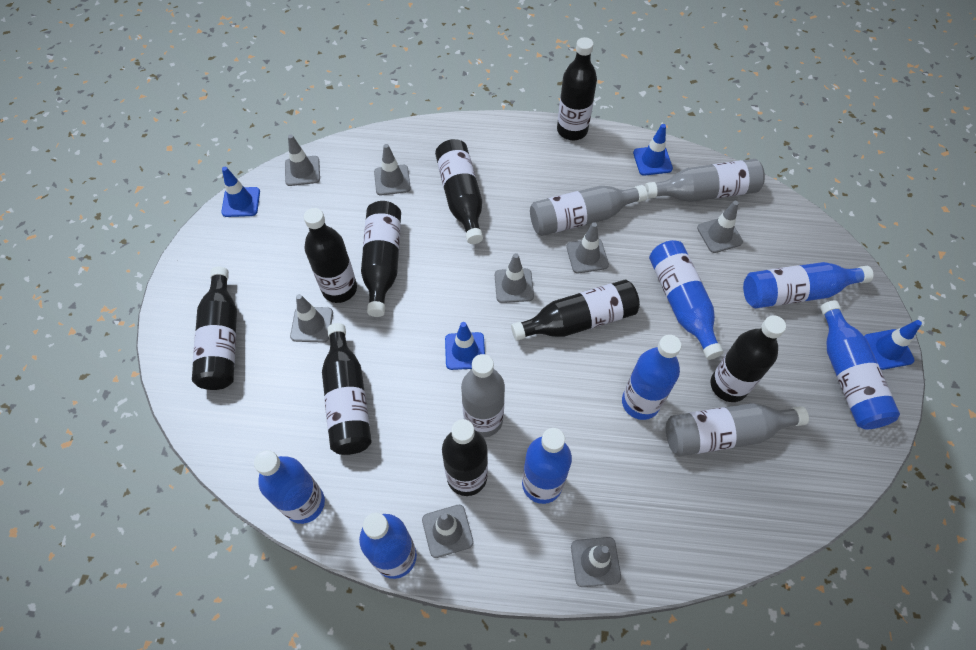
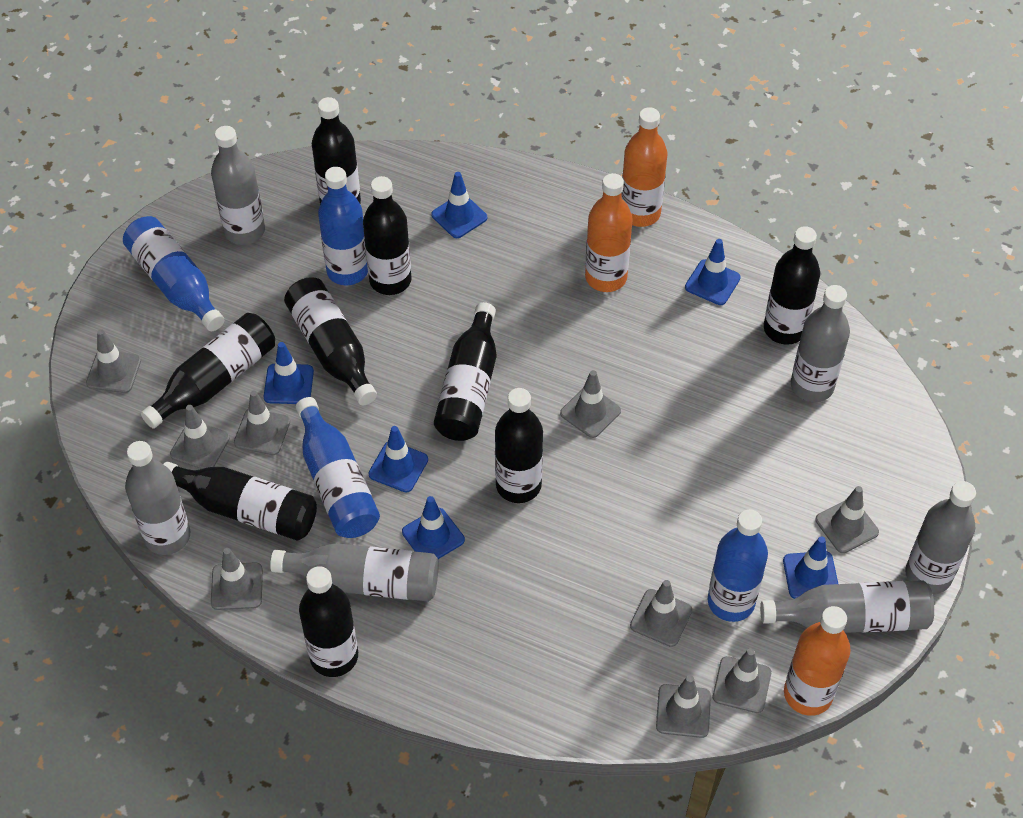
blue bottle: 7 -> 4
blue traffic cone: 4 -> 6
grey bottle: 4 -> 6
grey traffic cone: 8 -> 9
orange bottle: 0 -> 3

____________

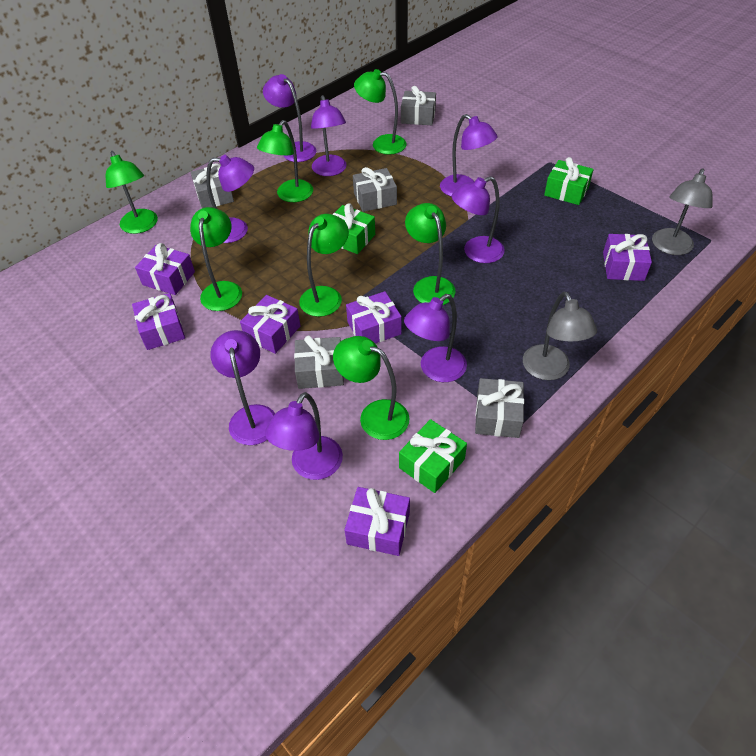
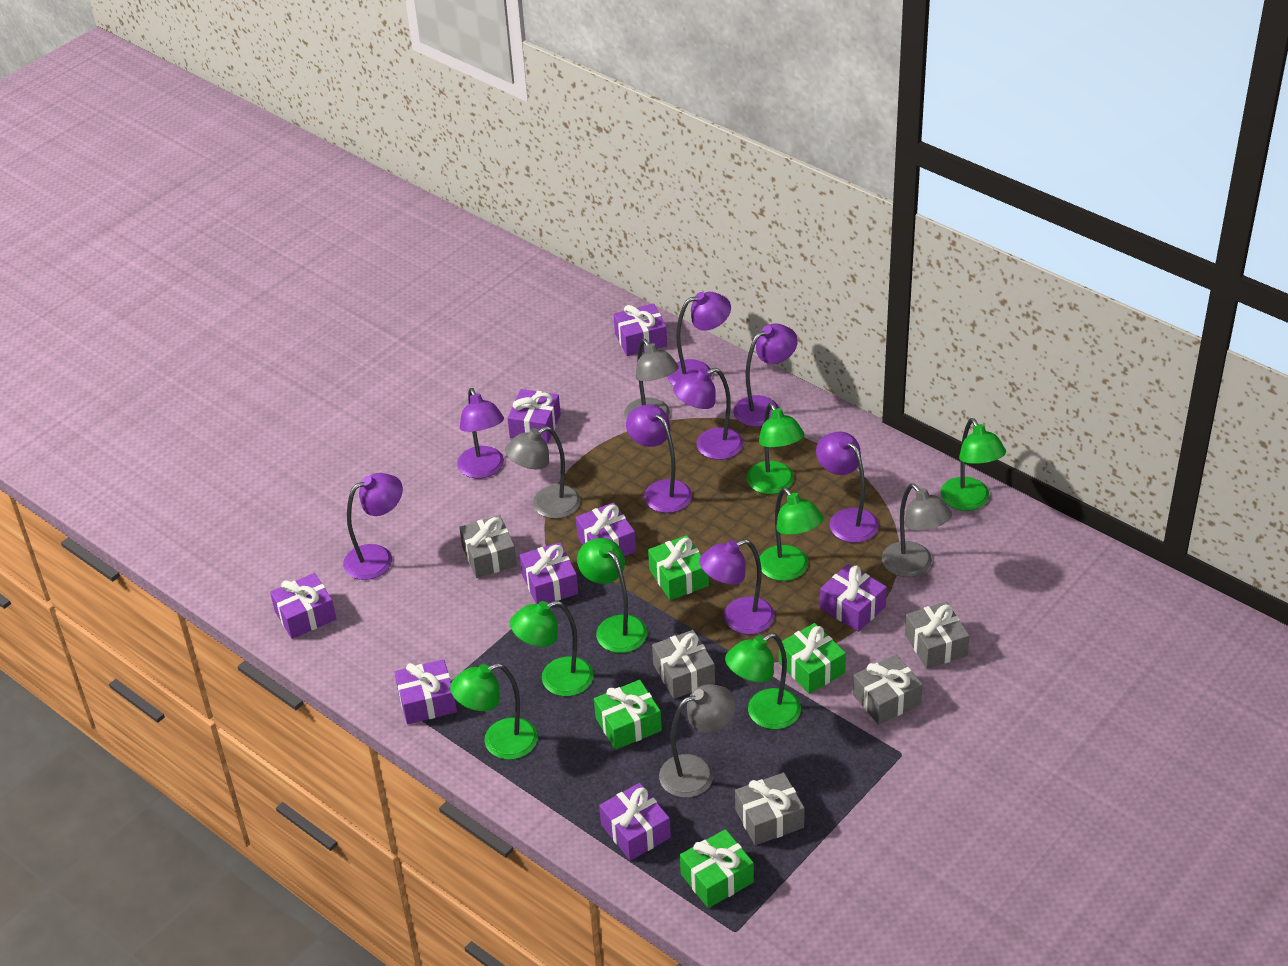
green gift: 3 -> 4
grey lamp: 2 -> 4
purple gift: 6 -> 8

____________

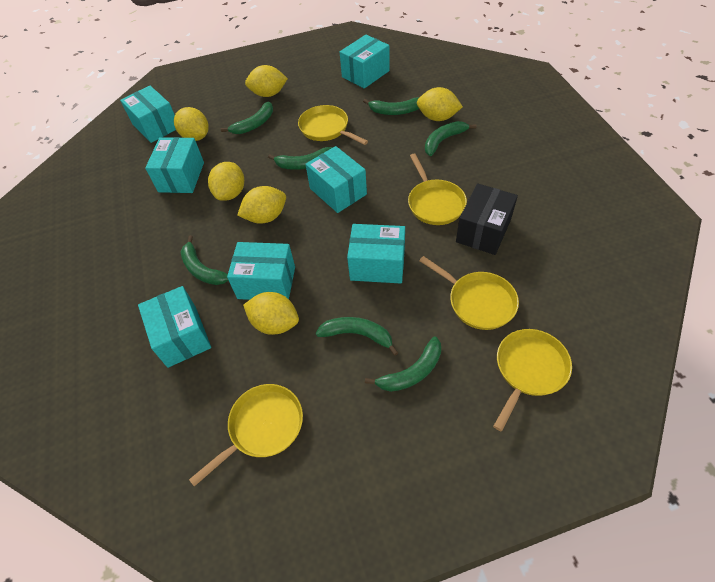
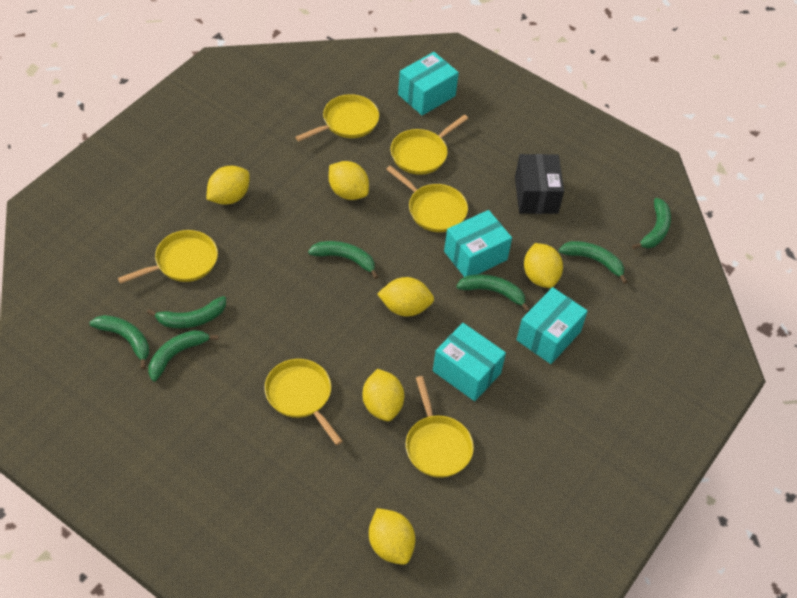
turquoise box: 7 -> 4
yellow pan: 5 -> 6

____________

Exercise details:
Take the lines above from the one containing "blue traffic cone: 4 -> 6" to the one containing "orange bottle: 0 -> 3" and retype them exactly, both ends included, with nothing added.

Exercise answer:
blue traffic cone: 4 -> 6
grey bottle: 4 -> 6
grey traffic cone: 8 -> 9
orange bottle: 0 -> 3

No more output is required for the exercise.